When the string "camera" is part of a line below, that line should be copied.

[Opening Supplied material section]

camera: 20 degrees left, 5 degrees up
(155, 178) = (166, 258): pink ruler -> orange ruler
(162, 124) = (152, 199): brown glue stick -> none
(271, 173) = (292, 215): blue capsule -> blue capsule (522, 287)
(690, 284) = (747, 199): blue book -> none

[Closing Supplied material section]
[Opening Supplied material section]

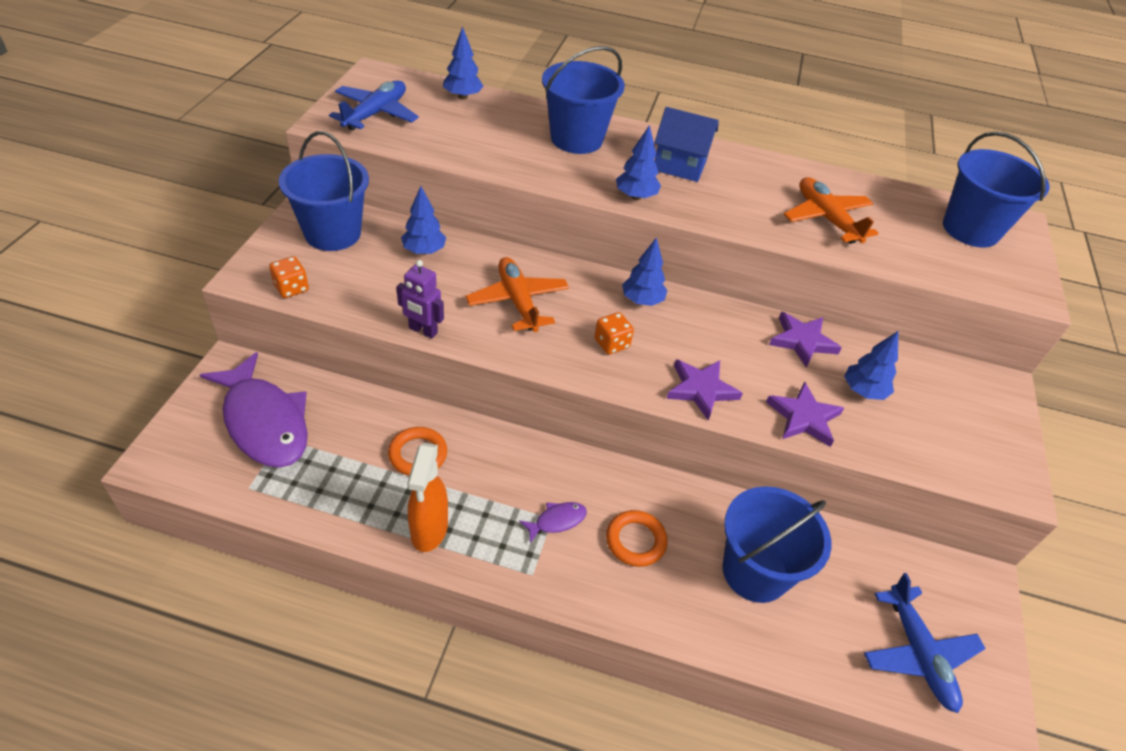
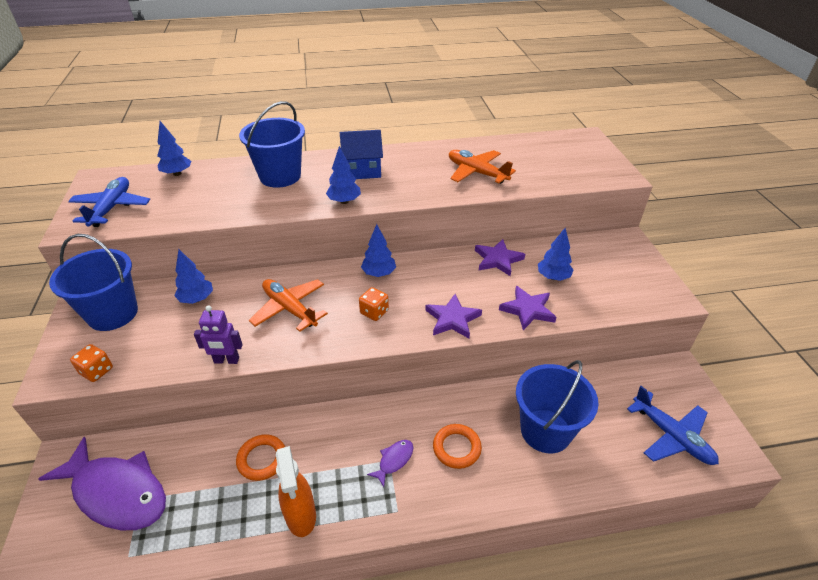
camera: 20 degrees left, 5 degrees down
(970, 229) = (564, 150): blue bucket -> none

[Closing Supplied material section]

Answer box >>
camera: 20 degrees left, 5 degrees up
camera: 20 degrees left, 5 degrees down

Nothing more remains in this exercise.